BRIEF: Exact copies of the lines from the line containing "U8: XNOR 74HC266" through the last line of the entries below are the whole answer.

Dataset excerpts
▼
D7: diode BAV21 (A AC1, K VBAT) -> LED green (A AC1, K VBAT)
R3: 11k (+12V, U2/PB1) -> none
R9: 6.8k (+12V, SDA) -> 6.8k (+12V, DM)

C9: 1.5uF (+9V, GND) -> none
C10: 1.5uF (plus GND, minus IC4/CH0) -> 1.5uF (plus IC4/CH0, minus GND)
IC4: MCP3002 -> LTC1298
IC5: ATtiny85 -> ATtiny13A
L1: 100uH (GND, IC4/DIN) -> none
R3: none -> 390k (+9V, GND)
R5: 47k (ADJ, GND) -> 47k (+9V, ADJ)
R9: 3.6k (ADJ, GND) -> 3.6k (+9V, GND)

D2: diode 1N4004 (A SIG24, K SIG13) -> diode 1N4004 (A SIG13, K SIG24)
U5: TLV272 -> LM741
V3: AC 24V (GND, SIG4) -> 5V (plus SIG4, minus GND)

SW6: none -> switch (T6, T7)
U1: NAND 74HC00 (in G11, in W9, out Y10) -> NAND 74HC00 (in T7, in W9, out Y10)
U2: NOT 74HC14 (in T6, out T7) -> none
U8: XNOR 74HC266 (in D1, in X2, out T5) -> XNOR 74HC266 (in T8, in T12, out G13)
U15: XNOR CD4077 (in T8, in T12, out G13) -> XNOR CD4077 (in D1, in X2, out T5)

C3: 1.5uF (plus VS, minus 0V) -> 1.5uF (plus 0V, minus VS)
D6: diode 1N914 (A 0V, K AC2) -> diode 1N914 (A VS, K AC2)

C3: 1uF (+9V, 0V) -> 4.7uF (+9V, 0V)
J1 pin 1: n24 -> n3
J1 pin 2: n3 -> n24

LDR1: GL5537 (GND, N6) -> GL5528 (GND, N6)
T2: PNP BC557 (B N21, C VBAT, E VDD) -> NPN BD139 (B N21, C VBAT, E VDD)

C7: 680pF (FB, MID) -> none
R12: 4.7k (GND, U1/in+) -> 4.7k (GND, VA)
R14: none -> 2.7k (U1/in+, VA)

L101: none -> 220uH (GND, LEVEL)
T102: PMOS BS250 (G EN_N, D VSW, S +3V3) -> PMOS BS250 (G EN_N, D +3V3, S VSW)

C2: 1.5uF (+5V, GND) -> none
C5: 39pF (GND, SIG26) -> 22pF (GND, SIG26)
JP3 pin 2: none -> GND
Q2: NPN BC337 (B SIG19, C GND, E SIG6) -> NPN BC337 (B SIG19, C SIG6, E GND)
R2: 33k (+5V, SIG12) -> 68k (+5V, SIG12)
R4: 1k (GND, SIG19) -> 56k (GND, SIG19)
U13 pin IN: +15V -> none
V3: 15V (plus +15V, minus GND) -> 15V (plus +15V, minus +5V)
▲
ANSWER BELOW:
U8: XNOR 74HC266 (in D1, in X2, out T5) -> XNOR 74HC266 (in T8, in T12, out G13)
U15: XNOR CD4077 (in T8, in T12, out G13) -> XNOR CD4077 (in D1, in X2, out T5)

C3: 1.5uF (plus VS, minus 0V) -> 1.5uF (plus 0V, minus VS)
D6: diode 1N914 (A 0V, K AC2) -> diode 1N914 (A VS, K AC2)

C3: 1uF (+9V, 0V) -> 4.7uF (+9V, 0V)
J1 pin 1: n24 -> n3
J1 pin 2: n3 -> n24

LDR1: GL5537 (GND, N6) -> GL5528 (GND, N6)
T2: PNP BC557 (B N21, C VBAT, E VDD) -> NPN BD139 (B N21, C VBAT, E VDD)

C7: 680pF (FB, MID) -> none
R12: 4.7k (GND, U1/in+) -> 4.7k (GND, VA)
R14: none -> 2.7k (U1/in+, VA)

L101: none -> 220uH (GND, LEVEL)
T102: PMOS BS250 (G EN_N, D VSW, S +3V3) -> PMOS BS250 (G EN_N, D +3V3, S VSW)

C2: 1.5uF (+5V, GND) -> none
C5: 39pF (GND, SIG26) -> 22pF (GND, SIG26)
JP3 pin 2: none -> GND
Q2: NPN BC337 (B SIG19, C GND, E SIG6) -> NPN BC337 (B SIG19, C SIG6, E GND)
R2: 33k (+5V, SIG12) -> 68k (+5V, SIG12)
R4: 1k (GND, SIG19) -> 56k (GND, SIG19)
U13 pin IN: +15V -> none
V3: 15V (plus +15V, minus GND) -> 15V (plus +15V, minus +5V)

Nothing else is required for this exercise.